** Input data follows **

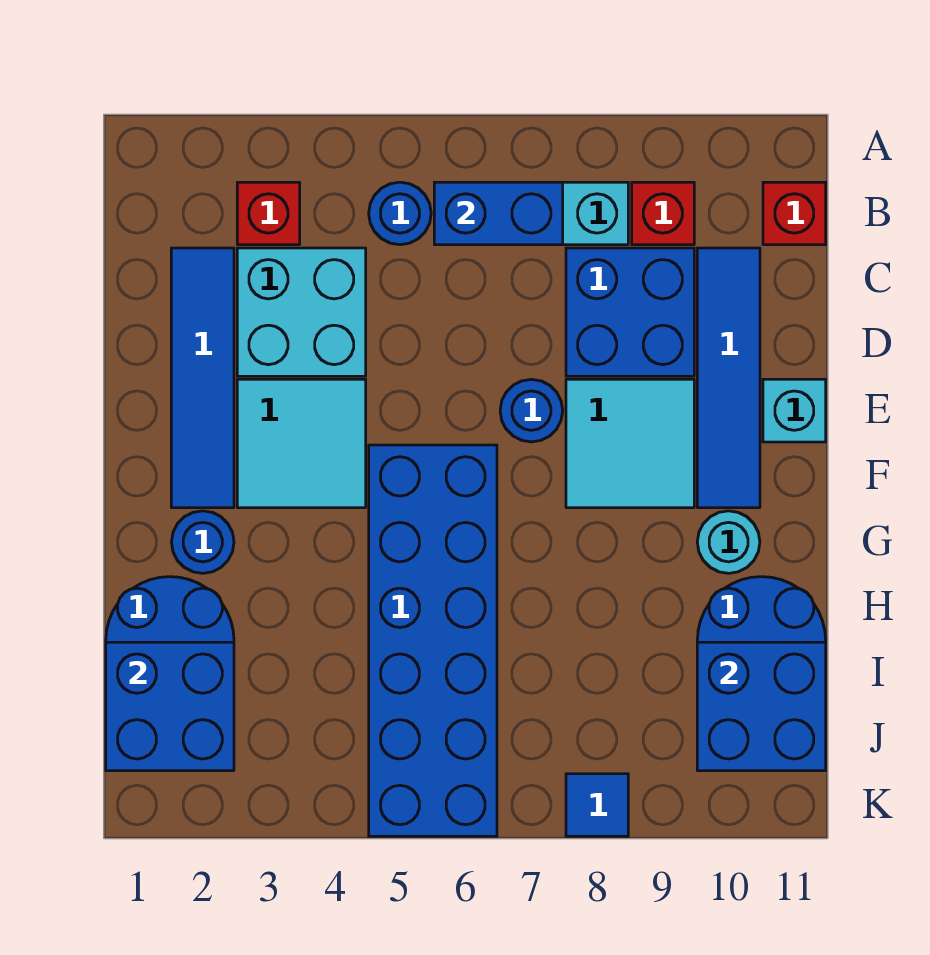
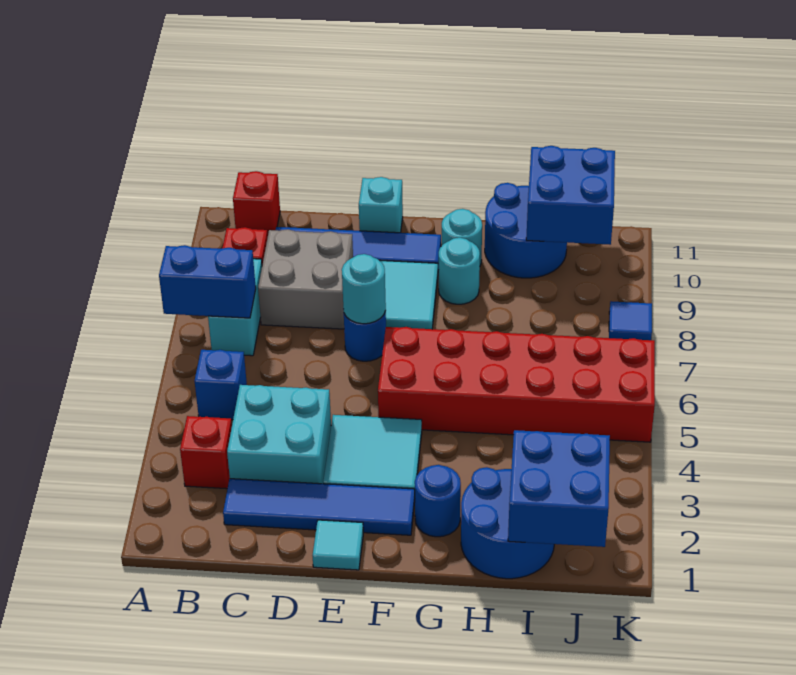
blue round brick B5 level 1 -> blue brick B5 level 1
blue brick B6:B7 level 2 -> blue brick A7:B7 level 2
blue brick C8:D9 level 1 -> grey brick C8:D9 level 1
none -> cyan tile E1 level 1
none -> cyan round brick E7 level 2
blue brick F5:K6 level 1 -> red brick F5:K6 level 1
none -> cyan round brick G9 level 1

** End of Input data **

[Work order]
Reproduce the records verbatim, omitting all images they contain.

[Answer to the problem]
blue round brick B5 level 1 -> blue brick B5 level 1
blue brick B6:B7 level 2 -> blue brick A7:B7 level 2
blue brick C8:D9 level 1 -> grey brick C8:D9 level 1
none -> cyan tile E1 level 1
none -> cyan round brick E7 level 2
blue brick F5:K6 level 1 -> red brick F5:K6 level 1
none -> cyan round brick G9 level 1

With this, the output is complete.